• **Assignment**: Write back each entry precisely as it is given.

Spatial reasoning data

★ ★ ★

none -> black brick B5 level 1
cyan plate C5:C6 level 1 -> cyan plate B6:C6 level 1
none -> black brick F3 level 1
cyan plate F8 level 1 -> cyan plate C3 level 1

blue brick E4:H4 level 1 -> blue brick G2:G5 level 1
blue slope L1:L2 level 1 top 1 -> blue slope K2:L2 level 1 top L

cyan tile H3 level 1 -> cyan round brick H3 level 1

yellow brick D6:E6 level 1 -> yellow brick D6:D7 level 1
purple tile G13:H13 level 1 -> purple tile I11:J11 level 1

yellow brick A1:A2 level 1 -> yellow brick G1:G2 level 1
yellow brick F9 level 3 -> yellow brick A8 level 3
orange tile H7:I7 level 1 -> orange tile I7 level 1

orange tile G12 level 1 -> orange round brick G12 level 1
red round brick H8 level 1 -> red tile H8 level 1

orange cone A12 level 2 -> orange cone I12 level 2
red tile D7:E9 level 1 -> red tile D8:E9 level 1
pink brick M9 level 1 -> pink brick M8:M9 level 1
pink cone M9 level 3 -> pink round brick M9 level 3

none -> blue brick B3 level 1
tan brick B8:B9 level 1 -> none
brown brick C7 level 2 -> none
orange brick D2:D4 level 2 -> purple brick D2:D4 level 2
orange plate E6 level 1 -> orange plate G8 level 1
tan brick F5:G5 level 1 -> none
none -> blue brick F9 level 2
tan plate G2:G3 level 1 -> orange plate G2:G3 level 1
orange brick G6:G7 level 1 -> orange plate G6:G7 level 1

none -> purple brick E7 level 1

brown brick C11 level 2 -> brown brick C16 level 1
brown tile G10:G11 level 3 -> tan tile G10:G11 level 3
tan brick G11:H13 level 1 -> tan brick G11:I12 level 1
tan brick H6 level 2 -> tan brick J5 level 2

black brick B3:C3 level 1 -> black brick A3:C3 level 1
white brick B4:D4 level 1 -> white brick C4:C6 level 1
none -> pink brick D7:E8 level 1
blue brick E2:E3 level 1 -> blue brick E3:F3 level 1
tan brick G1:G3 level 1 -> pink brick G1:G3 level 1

★ ★ ★

• **Expected answer**:
none -> black brick B5 level 1
cyan plate C5:C6 level 1 -> cyan plate B6:C6 level 1
none -> black brick F3 level 1
cyan plate F8 level 1 -> cyan plate C3 level 1

blue brick E4:H4 level 1 -> blue brick G2:G5 level 1
blue slope L1:L2 level 1 top 1 -> blue slope K2:L2 level 1 top L

cyan tile H3 level 1 -> cyan round brick H3 level 1

yellow brick D6:E6 level 1 -> yellow brick D6:D7 level 1
purple tile G13:H13 level 1 -> purple tile I11:J11 level 1

yellow brick A1:A2 level 1 -> yellow brick G1:G2 level 1
yellow brick F9 level 3 -> yellow brick A8 level 3
orange tile H7:I7 level 1 -> orange tile I7 level 1

orange tile G12 level 1 -> orange round brick G12 level 1
red round brick H8 level 1 -> red tile H8 level 1

orange cone A12 level 2 -> orange cone I12 level 2
red tile D7:E9 level 1 -> red tile D8:E9 level 1
pink brick M9 level 1 -> pink brick M8:M9 level 1
pink cone M9 level 3 -> pink round brick M9 level 3

none -> blue brick B3 level 1
tan brick B8:B9 level 1 -> none
brown brick C7 level 2 -> none
orange brick D2:D4 level 2 -> purple brick D2:D4 level 2
orange plate E6 level 1 -> orange plate G8 level 1
tan brick F5:G5 level 1 -> none
none -> blue brick F9 level 2
tan plate G2:G3 level 1 -> orange plate G2:G3 level 1
orange brick G6:G7 level 1 -> orange plate G6:G7 level 1

none -> purple brick E7 level 1

brown brick C11 level 2 -> brown brick C16 level 1
brown tile G10:G11 level 3 -> tan tile G10:G11 level 3
tan brick G11:H13 level 1 -> tan brick G11:I12 level 1
tan brick H6 level 2 -> tan brick J5 level 2

black brick B3:C3 level 1 -> black brick A3:C3 level 1
white brick B4:D4 level 1 -> white brick C4:C6 level 1
none -> pink brick D7:E8 level 1
blue brick E2:E3 level 1 -> blue brick E3:F3 level 1
tan brick G1:G3 level 1 -> pink brick G1:G3 level 1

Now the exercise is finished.